- [Task details] In the records below, the relevant part opens with the line containing "D201: LED red" and closes with the line containing "R214: 22k (0V, BR_R) -> 22k (BR_L2, BR_R)"; print that part exactly and only, without its pictures.

*** Opening of Data section ***

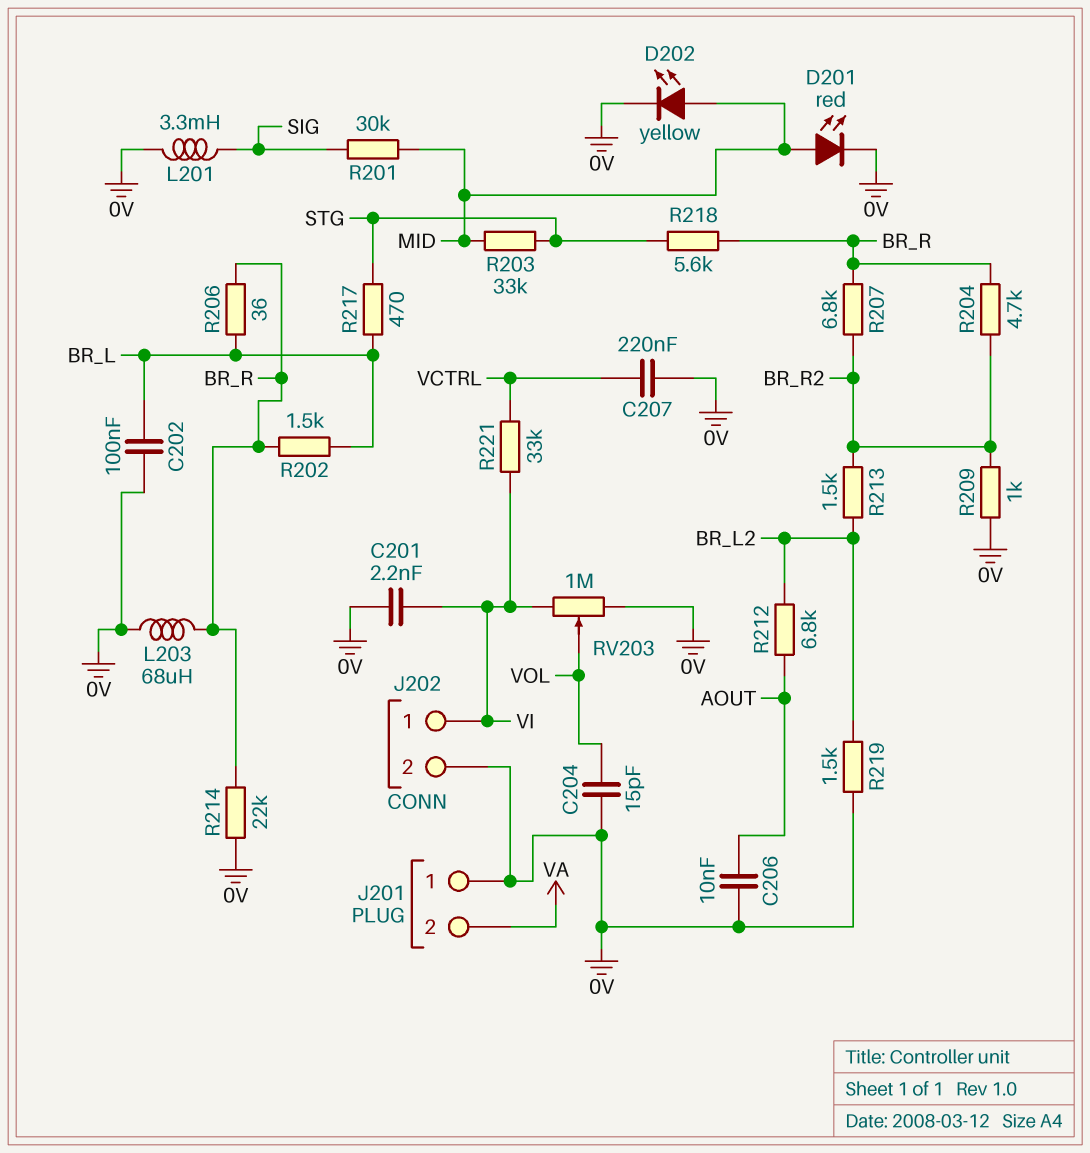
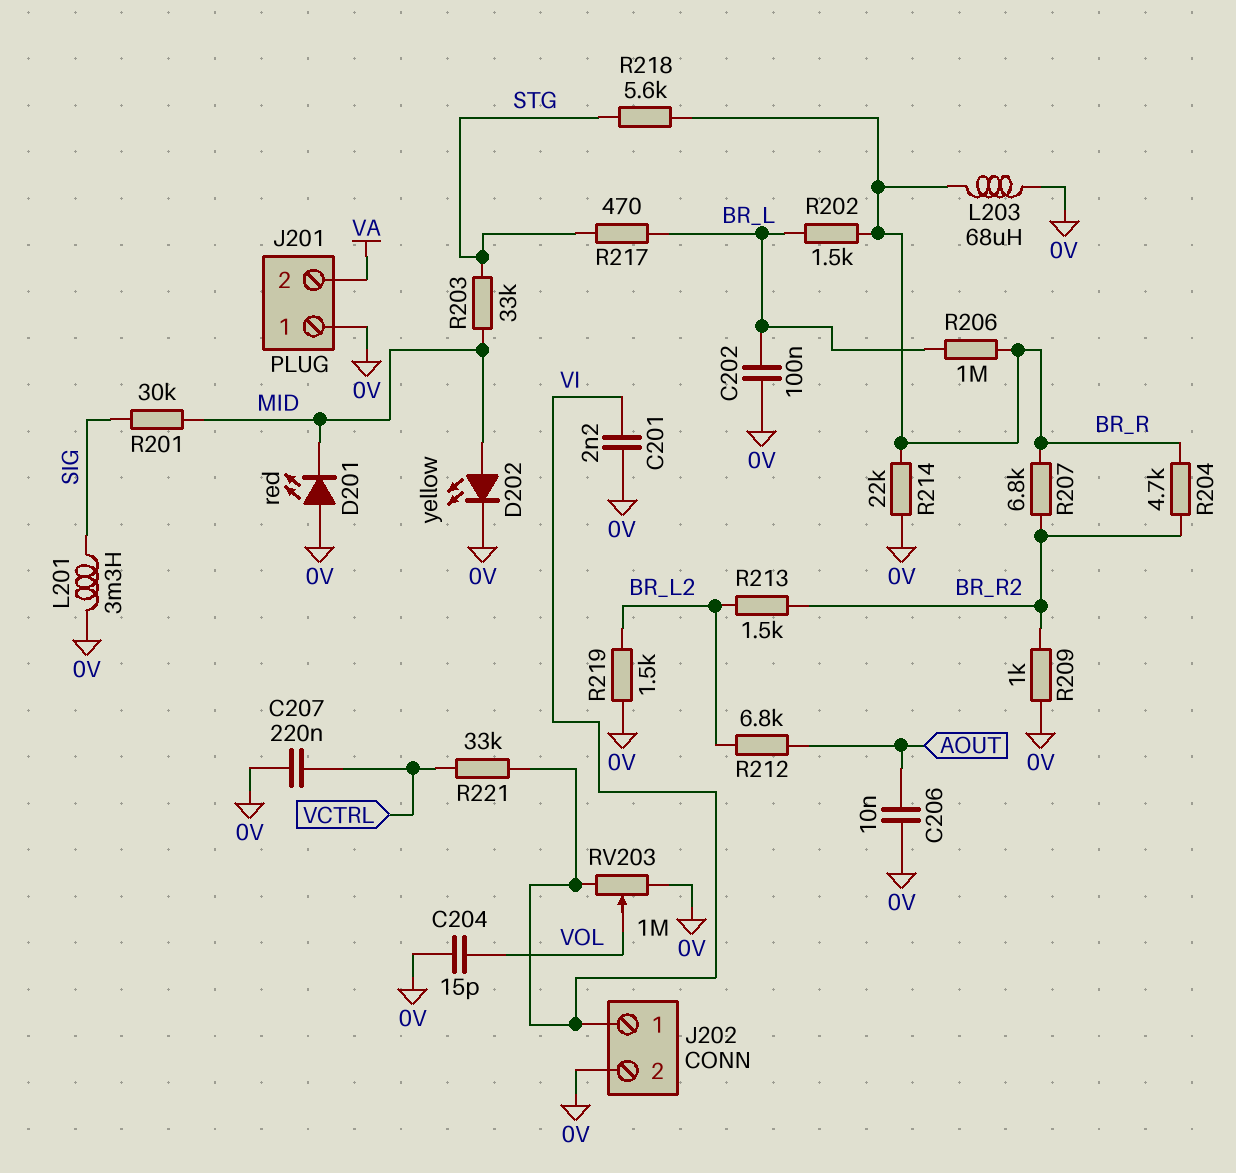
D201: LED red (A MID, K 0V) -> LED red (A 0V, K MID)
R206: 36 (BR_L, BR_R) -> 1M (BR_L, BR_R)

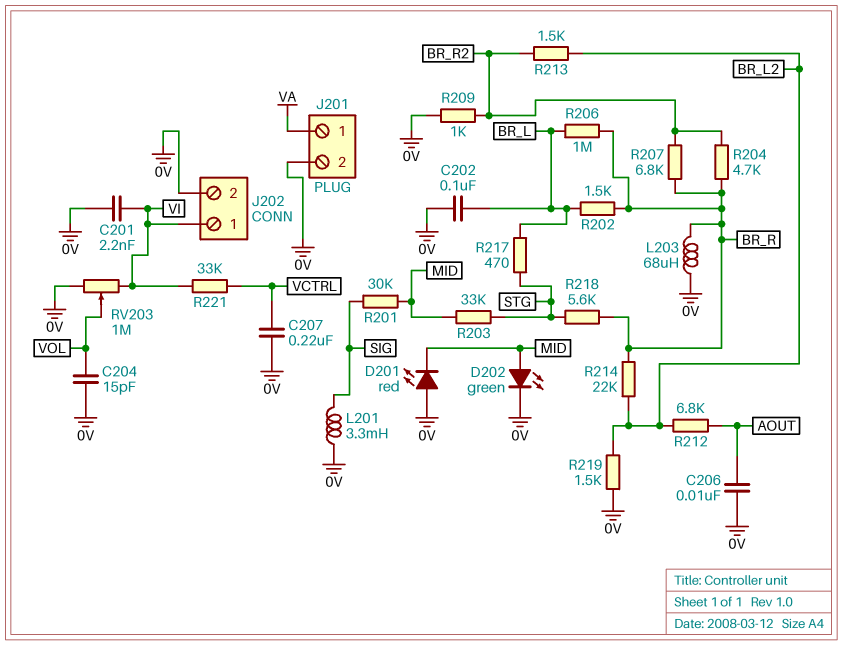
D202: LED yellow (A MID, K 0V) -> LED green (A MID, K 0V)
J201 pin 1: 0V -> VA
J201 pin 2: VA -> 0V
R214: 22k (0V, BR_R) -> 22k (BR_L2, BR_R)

*** Close of Data section ***
*** Opening of Data section ***

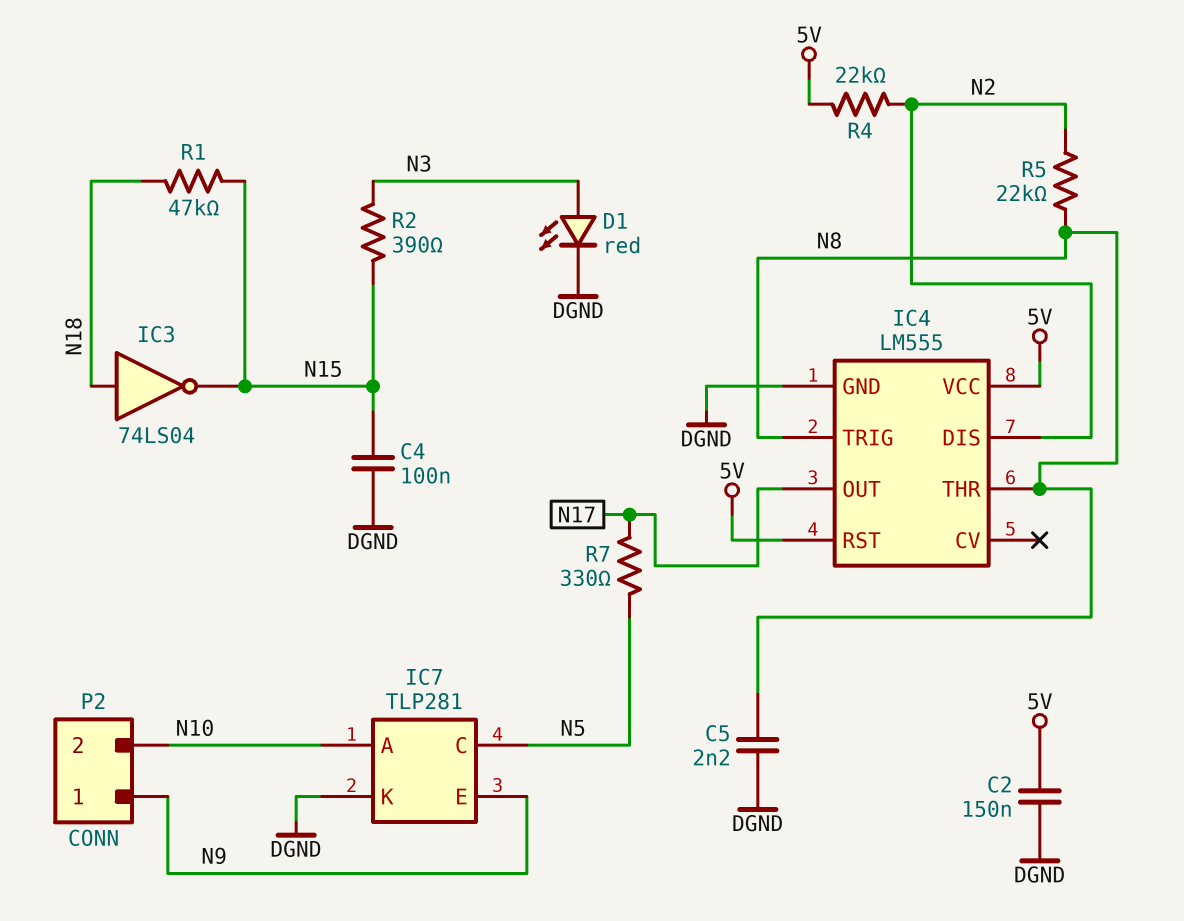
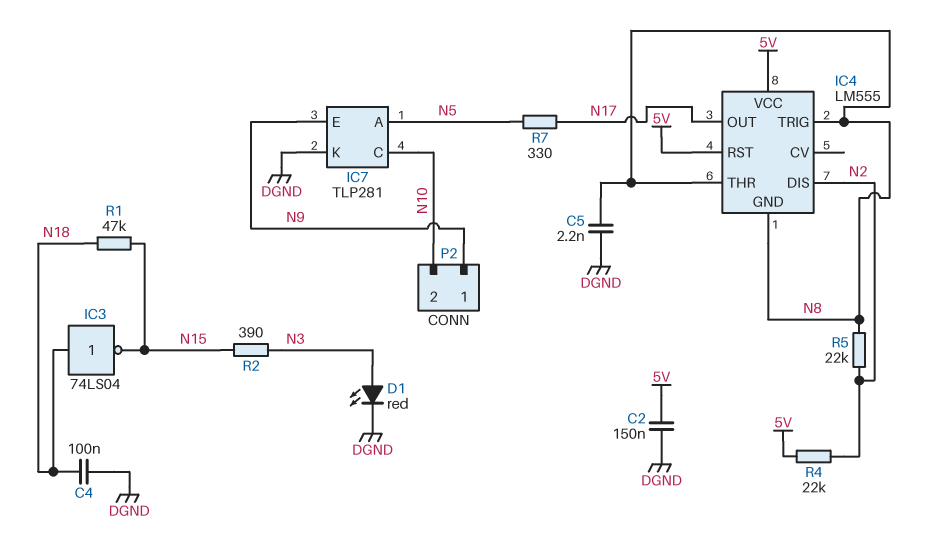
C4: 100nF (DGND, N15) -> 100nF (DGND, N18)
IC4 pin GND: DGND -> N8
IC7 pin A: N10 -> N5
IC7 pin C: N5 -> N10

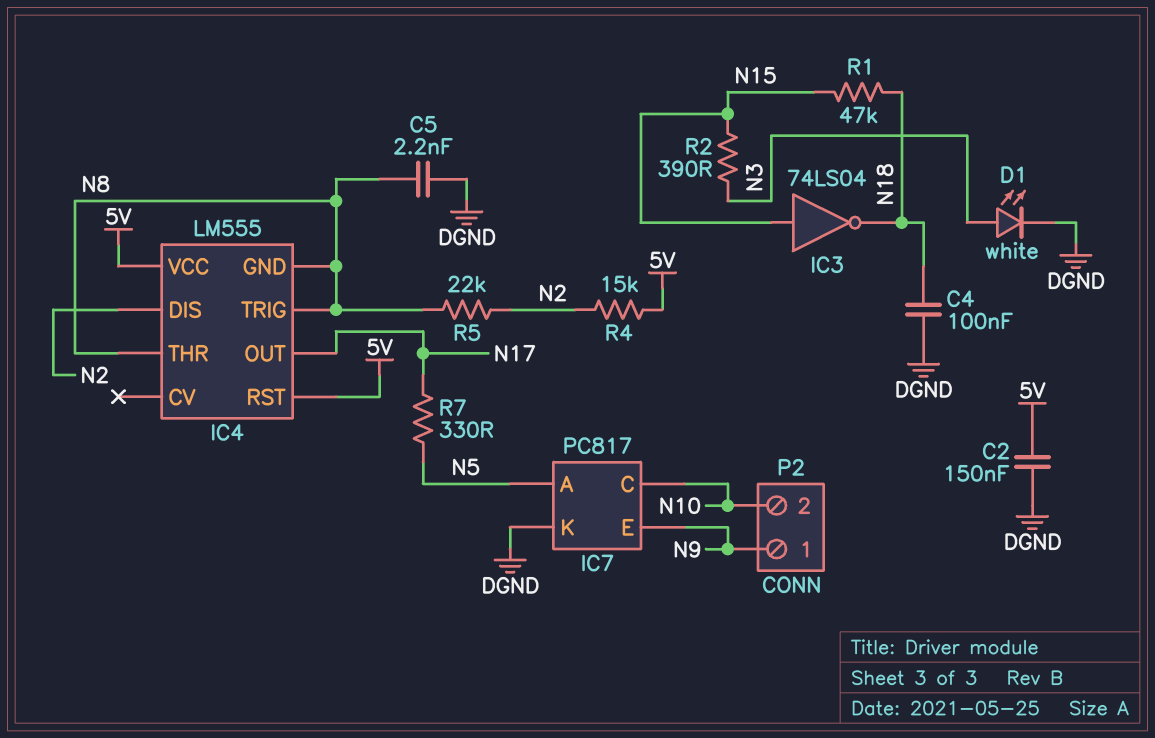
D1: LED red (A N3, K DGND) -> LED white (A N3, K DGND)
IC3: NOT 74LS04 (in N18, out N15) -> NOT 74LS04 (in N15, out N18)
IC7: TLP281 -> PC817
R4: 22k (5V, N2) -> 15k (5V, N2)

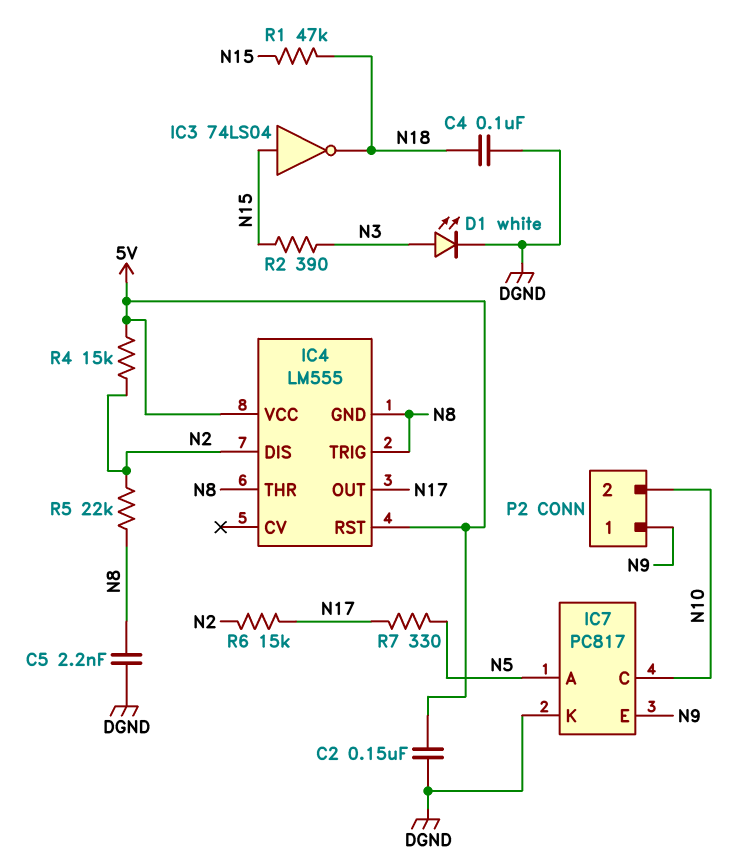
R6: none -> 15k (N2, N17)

*** Close of Data section ***

- [Output for this exercise]
D201: LED red (A MID, K 0V) -> LED red (A 0V, K MID)
R206: 36 (BR_L, BR_R) -> 1M (BR_L, BR_R)

D202: LED yellow (A MID, K 0V) -> LED green (A MID, K 0V)
J201 pin 1: 0V -> VA
J201 pin 2: VA -> 0V
R214: 22k (0V, BR_R) -> 22k (BR_L2, BR_R)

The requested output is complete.